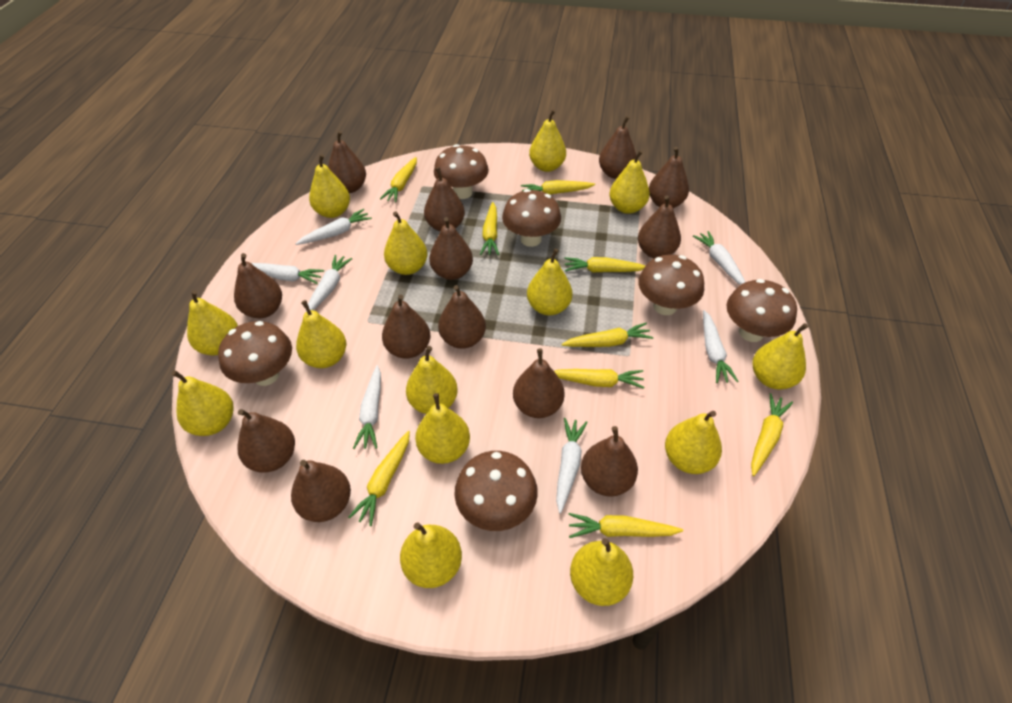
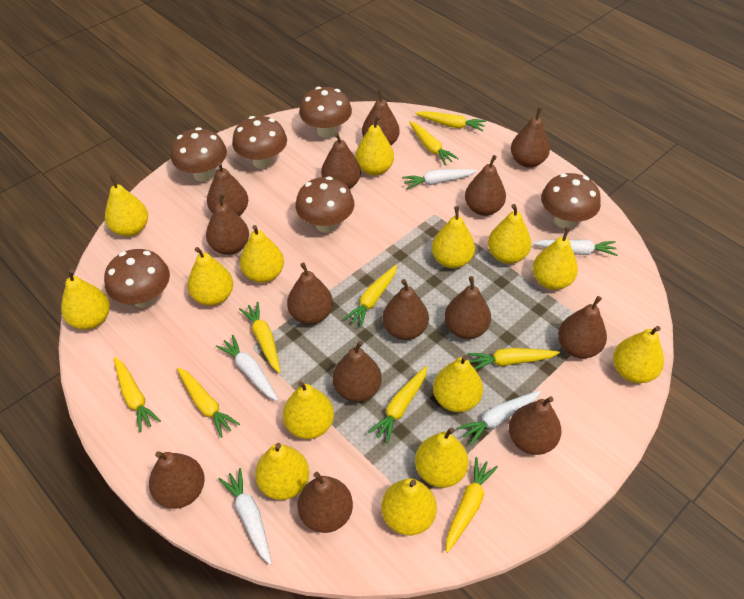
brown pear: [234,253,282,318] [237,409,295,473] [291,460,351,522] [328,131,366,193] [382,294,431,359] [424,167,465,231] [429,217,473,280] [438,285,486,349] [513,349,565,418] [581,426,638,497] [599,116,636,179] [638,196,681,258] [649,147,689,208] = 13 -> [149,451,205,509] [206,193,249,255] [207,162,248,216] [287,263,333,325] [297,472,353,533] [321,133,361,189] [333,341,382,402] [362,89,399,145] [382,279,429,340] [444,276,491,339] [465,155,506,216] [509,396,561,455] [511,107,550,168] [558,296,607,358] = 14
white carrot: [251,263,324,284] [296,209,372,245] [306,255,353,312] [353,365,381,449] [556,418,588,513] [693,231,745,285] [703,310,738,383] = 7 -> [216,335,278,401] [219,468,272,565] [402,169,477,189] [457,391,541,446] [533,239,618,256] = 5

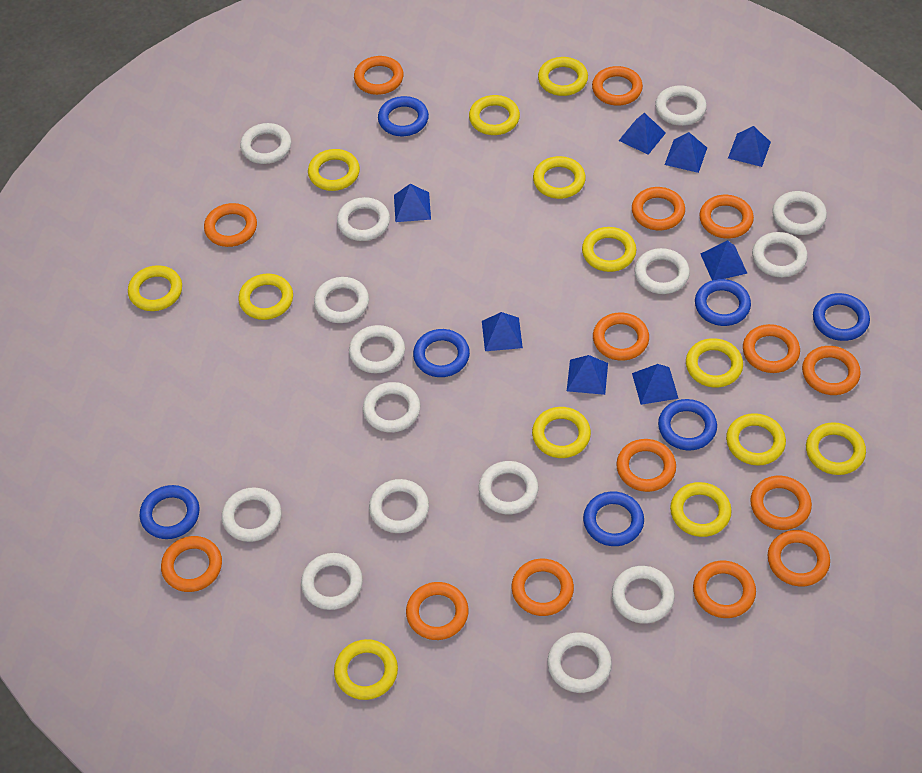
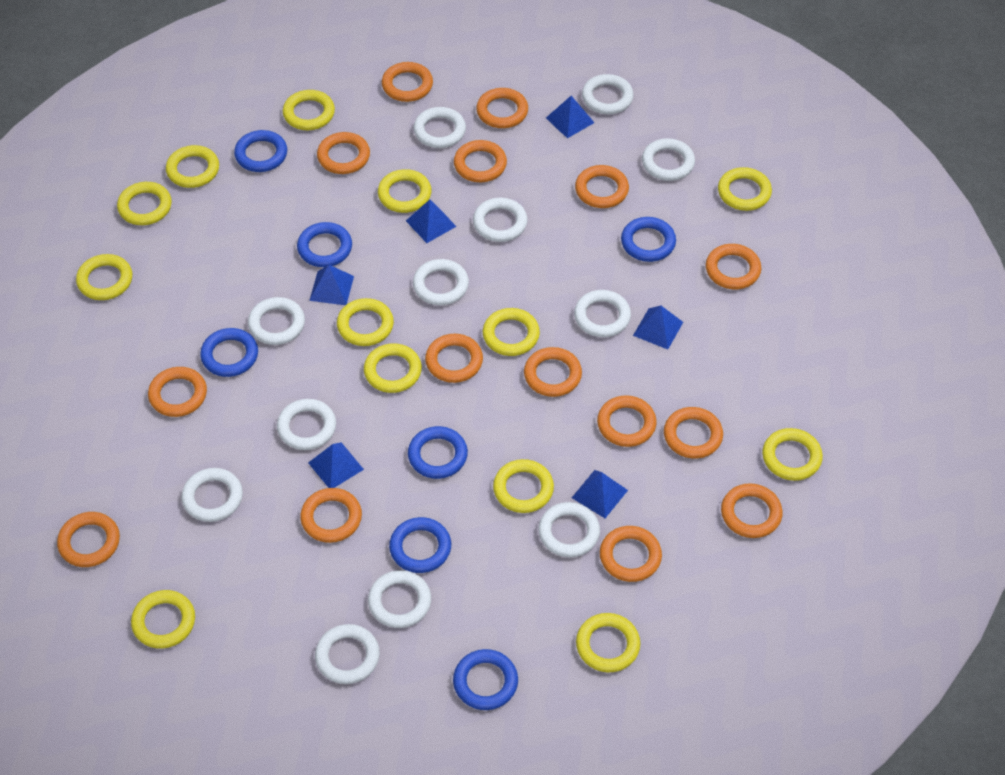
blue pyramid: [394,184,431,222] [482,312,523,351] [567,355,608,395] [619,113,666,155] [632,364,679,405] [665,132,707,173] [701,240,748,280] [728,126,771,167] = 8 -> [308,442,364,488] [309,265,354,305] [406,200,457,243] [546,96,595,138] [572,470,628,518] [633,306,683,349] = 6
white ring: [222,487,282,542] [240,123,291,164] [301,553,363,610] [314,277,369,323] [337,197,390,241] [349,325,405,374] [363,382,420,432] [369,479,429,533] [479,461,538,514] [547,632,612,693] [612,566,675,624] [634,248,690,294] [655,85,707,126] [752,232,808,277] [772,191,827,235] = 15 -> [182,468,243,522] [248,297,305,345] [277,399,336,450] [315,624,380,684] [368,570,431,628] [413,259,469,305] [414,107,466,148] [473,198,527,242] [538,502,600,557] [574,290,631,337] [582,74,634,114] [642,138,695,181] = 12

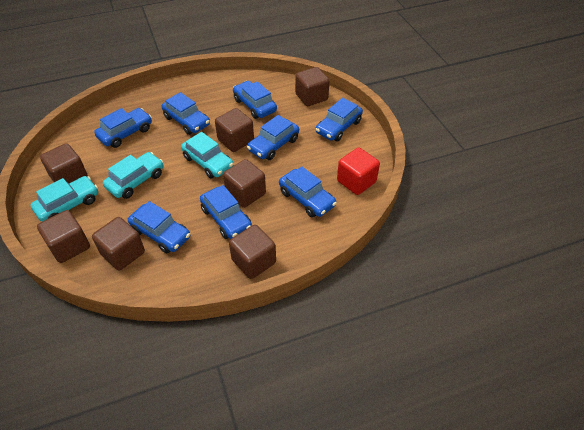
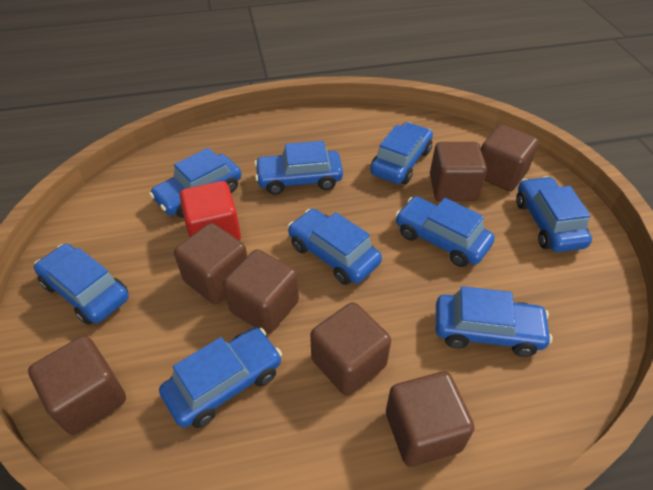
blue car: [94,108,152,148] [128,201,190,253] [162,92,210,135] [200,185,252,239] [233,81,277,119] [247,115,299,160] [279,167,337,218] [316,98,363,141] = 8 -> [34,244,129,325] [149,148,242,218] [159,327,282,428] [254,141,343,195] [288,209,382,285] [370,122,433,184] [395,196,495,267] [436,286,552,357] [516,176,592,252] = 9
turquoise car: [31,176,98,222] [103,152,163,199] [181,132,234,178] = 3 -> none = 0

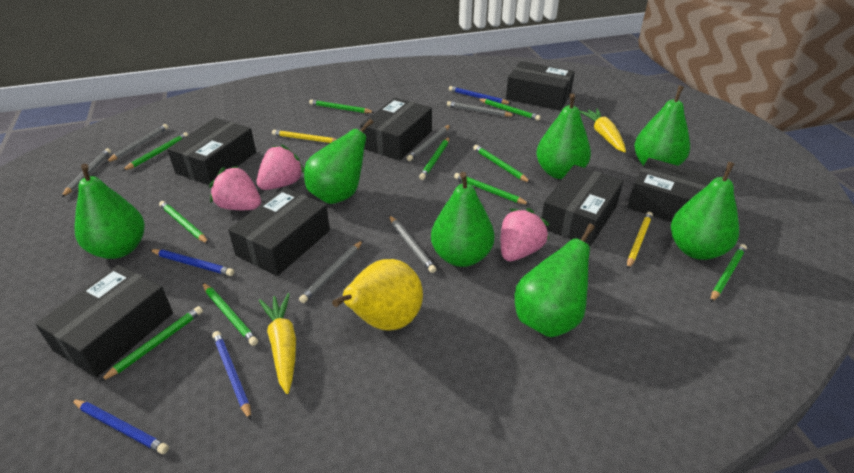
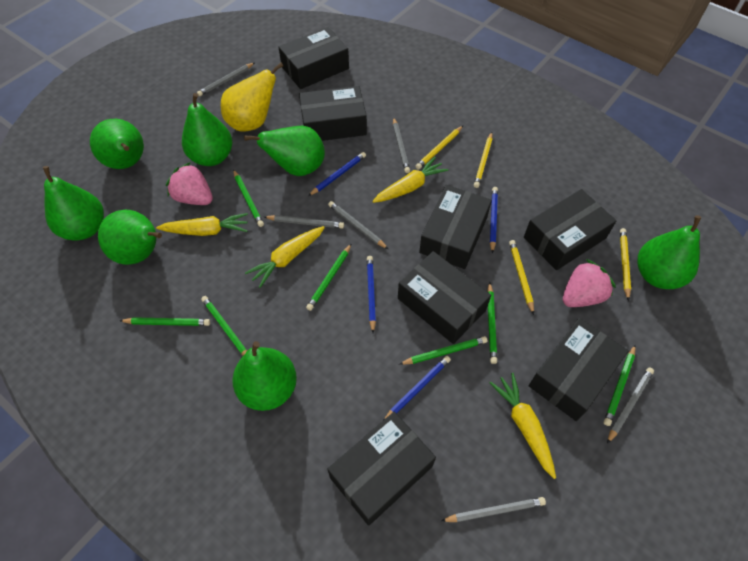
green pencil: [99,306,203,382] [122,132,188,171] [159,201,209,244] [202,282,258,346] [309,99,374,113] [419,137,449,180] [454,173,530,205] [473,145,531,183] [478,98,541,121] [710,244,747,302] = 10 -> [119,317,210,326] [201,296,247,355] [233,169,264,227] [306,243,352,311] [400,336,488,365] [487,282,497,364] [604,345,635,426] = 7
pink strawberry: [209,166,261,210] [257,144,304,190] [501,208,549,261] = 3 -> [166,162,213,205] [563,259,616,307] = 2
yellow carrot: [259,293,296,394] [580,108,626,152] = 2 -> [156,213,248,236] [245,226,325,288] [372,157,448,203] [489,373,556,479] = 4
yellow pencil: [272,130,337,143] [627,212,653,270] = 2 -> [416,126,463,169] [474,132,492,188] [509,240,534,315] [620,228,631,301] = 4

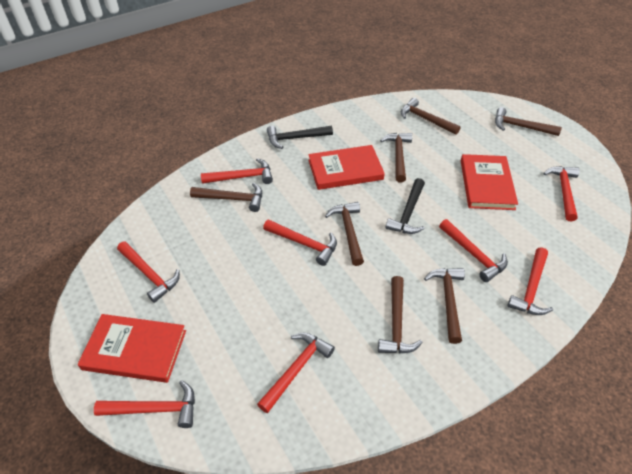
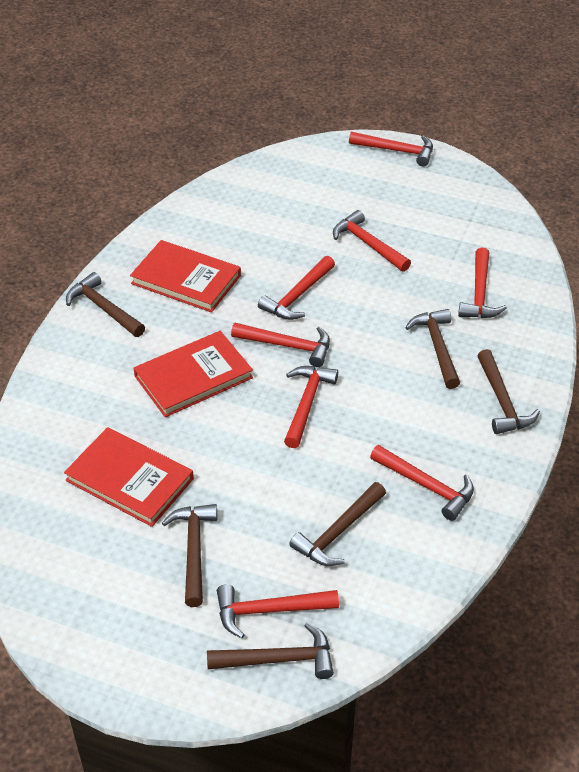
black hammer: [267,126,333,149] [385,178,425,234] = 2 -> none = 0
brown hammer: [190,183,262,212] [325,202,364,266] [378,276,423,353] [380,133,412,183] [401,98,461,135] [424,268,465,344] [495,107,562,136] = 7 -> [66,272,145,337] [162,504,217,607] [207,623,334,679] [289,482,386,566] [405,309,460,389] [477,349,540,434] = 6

- **Task**: Repeat the entries exactly. Any picture is to be left out.

- **Answer box**:
brown pear: [234,253,282,318] [237,409,295,473] [291,460,351,522] [328,131,366,193] [382,294,431,359] [424,167,465,231] [429,217,473,280] [438,285,486,349] [513,349,565,418] [581,426,638,497] [599,116,636,179] [638,196,681,258] [649,147,689,208] = 13 -> [149,451,205,509] [206,193,249,255] [207,162,248,216] [287,263,333,325] [297,472,353,533] [321,133,361,189] [333,341,382,402] [362,89,399,145] [382,279,429,340] [444,276,491,339] [465,155,506,216] [509,396,561,455] [511,107,550,168] [558,296,607,358] = 14
white carrot: [251,263,324,284] [296,209,372,245] [306,255,353,312] [353,365,381,449] [556,418,588,513] [693,231,745,285] [703,310,738,383] = 7 -> [216,335,278,401] [219,468,272,565] [402,169,477,189] [457,391,541,446] [533,239,618,256] = 5

blue pyramid: [394,184,431,222] [482,312,523,351] [567,355,608,395] [619,113,666,155] [632,364,679,405] [665,132,707,173] [701,240,748,280] [728,126,771,167] = 8 -> [308,442,364,488] [309,265,354,305] [406,200,457,243] [546,96,595,138] [572,470,628,518] [633,306,683,349] = 6
white ring: [222,487,282,542] [240,123,291,164] [301,553,363,610] [314,277,369,323] [337,197,390,241] [349,325,405,374] [363,382,420,432] [369,479,429,533] [479,461,538,514] [547,632,612,693] [612,566,675,624] [634,248,690,294] [655,85,707,126] [752,232,808,277] [772,191,827,235] = 15 -> [182,468,243,522] [248,297,305,345] [277,399,336,450] [315,624,380,684] [368,570,431,628] [413,259,469,305] [414,107,466,148] [473,198,527,242] [538,502,600,557] [574,290,631,337] [582,74,634,114] [642,138,695,181] = 12

blue car: [94,108,152,148] [128,201,190,253] [162,92,210,135] [200,185,252,239] [233,81,277,119] [247,115,299,160] [279,167,337,218] [316,98,363,141] = 8 -> [34,244,129,325] [149,148,242,218] [159,327,282,428] [254,141,343,195] [288,209,382,285] [370,122,433,184] [395,196,495,267] [436,286,552,357] [516,176,592,252] = 9
turquoise car: [31,176,98,222] [103,152,163,199] [181,132,234,178] = 3 -> none = 0

green pencil: [99,306,203,382] [122,132,188,171] [159,201,209,244] [202,282,258,346] [309,99,374,113] [419,137,449,180] [454,173,530,205] [473,145,531,183] [478,98,541,121] [710,244,747,302] = 10 -> [119,317,210,326] [201,296,247,355] [233,169,264,227] [306,243,352,311] [400,336,488,365] [487,282,497,364] [604,345,635,426] = 7
pink strawberry: [209,166,261,210] [257,144,304,190] [501,208,549,261] = 3 -> [166,162,213,205] [563,259,616,307] = 2
yellow carrot: [259,293,296,394] [580,108,626,152] = 2 -> [156,213,248,236] [245,226,325,288] [372,157,448,203] [489,373,556,479] = 4
yellow pencil: [272,130,337,143] [627,212,653,270] = 2 -> [416,126,463,169] [474,132,492,188] [509,240,534,315] [620,228,631,301] = 4

black hammer: [267,126,333,149] [385,178,425,234] = 2 -> none = 0
brown hammer: [190,183,262,212] [325,202,364,266] [378,276,423,353] [380,133,412,183] [401,98,461,135] [424,268,465,344] [495,107,562,136] = 7 -> [66,272,145,337] [162,504,217,607] [207,623,334,679] [289,482,386,566] [405,309,460,389] [477,349,540,434] = 6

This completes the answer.